-- start Supplied records --

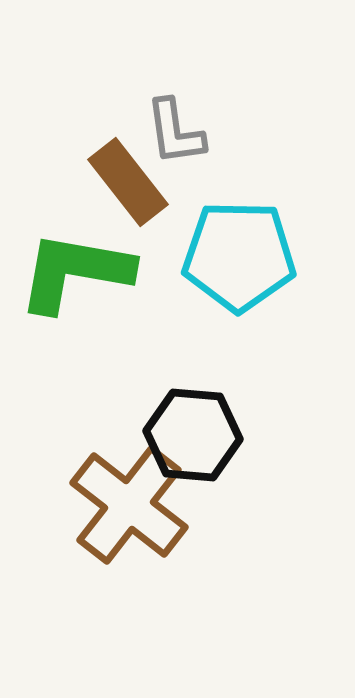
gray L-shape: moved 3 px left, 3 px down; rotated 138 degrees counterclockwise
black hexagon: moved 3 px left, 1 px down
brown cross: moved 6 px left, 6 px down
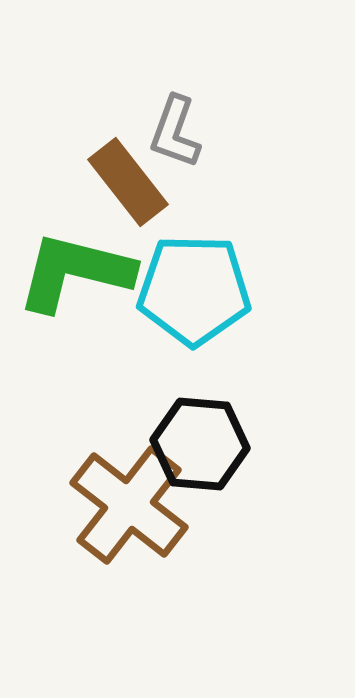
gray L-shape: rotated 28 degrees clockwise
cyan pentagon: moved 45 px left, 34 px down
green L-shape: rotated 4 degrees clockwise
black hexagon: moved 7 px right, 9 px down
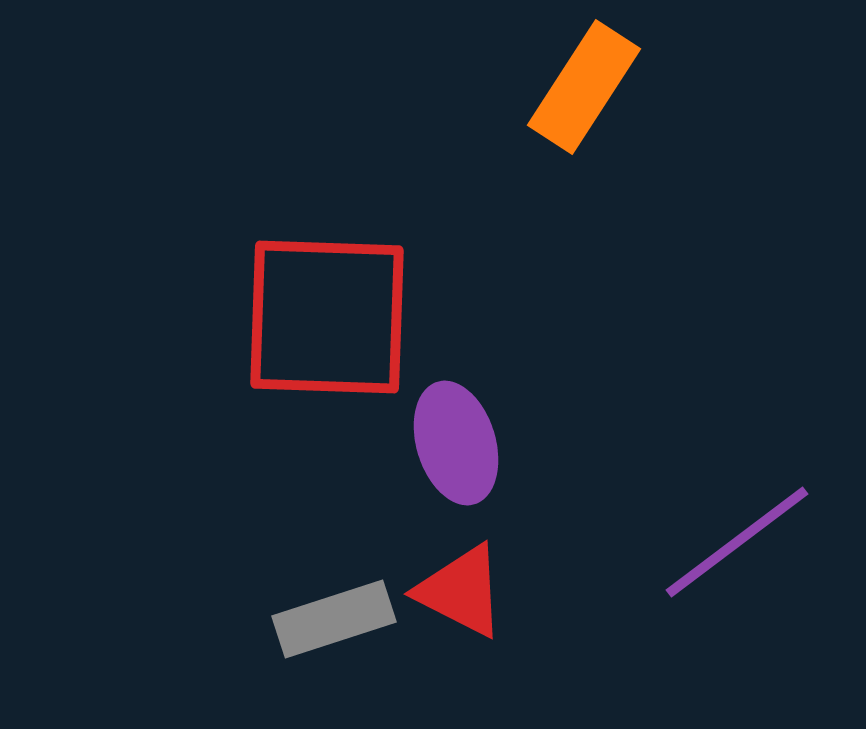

-- end Supplied records --

* _What you will do_
Rewrite the lines of all the records, replacing every "px" with "pixels" and keeping everything else the same. Leave the pictures out of your answer.

* _Result below_
gray L-shape: moved 3 pixels left, 3 pixels down; rotated 138 degrees counterclockwise
black hexagon: moved 3 pixels left, 1 pixels down
brown cross: moved 6 pixels left, 6 pixels down
gray L-shape: rotated 28 degrees clockwise
cyan pentagon: moved 45 pixels left, 34 pixels down
green L-shape: rotated 4 degrees clockwise
black hexagon: moved 7 pixels right, 9 pixels down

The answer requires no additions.